TASK PROMPT — After locating the line with "turquoise dice: 5 -> 6", reproduce it and all following lines of the listing below exactly, stopping only at the final line.
*** Opening RECORDS FOR PROCESSING ***
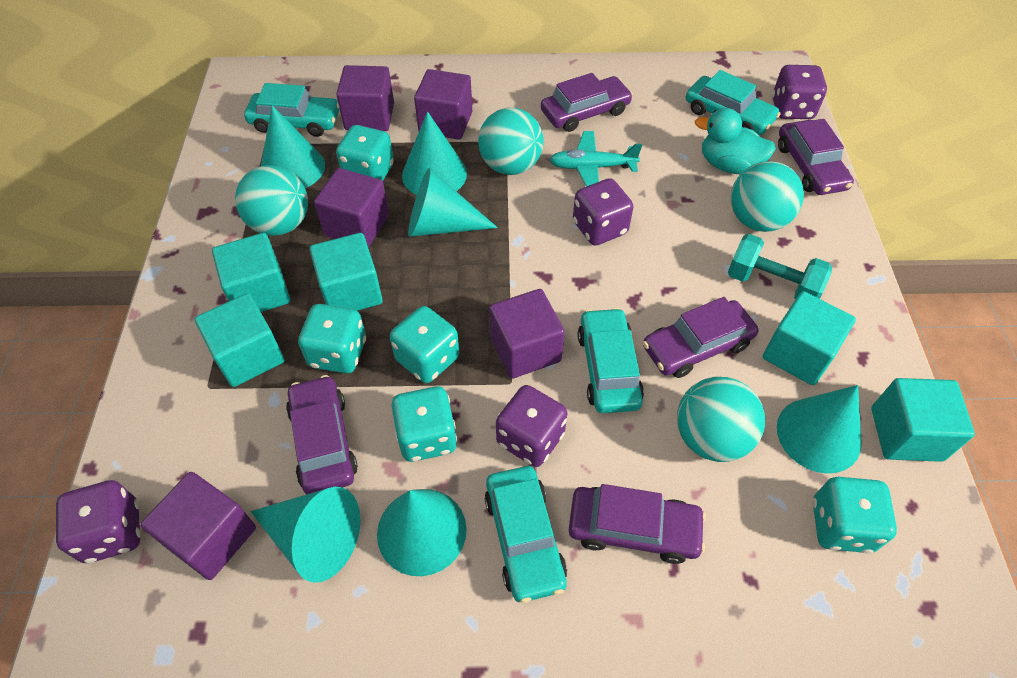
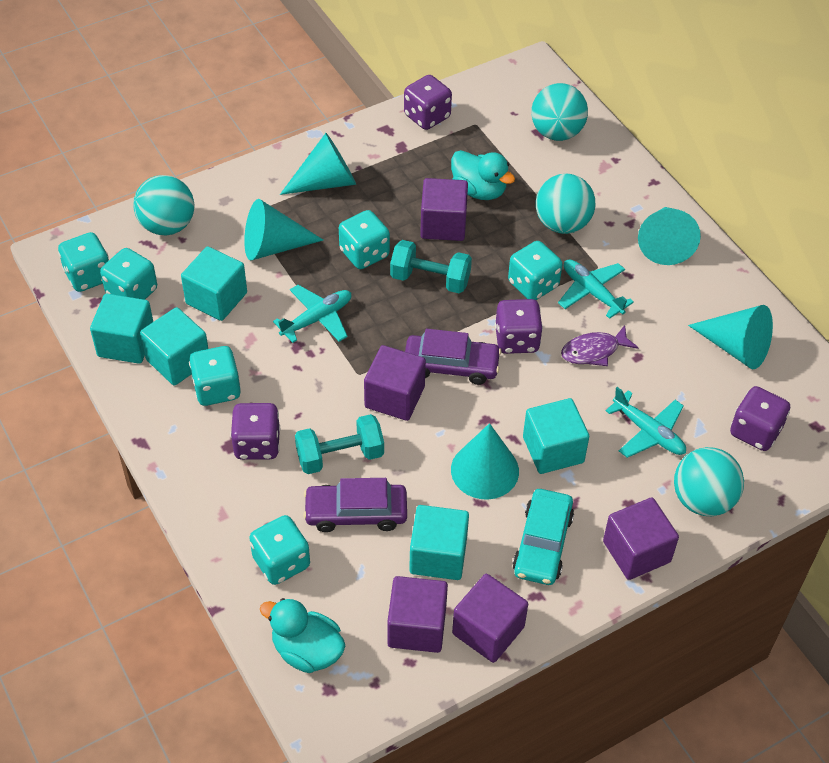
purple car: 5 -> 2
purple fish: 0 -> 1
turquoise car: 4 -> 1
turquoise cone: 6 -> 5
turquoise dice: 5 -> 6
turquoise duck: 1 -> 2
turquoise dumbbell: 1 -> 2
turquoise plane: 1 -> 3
*** Closing RECORDS FOR PROCESSING ***
ANSWER FOR THIS EXERCISE —
turquoise dice: 5 -> 6
turquoise duck: 1 -> 2
turquoise dumbbell: 1 -> 2
turquoise plane: 1 -> 3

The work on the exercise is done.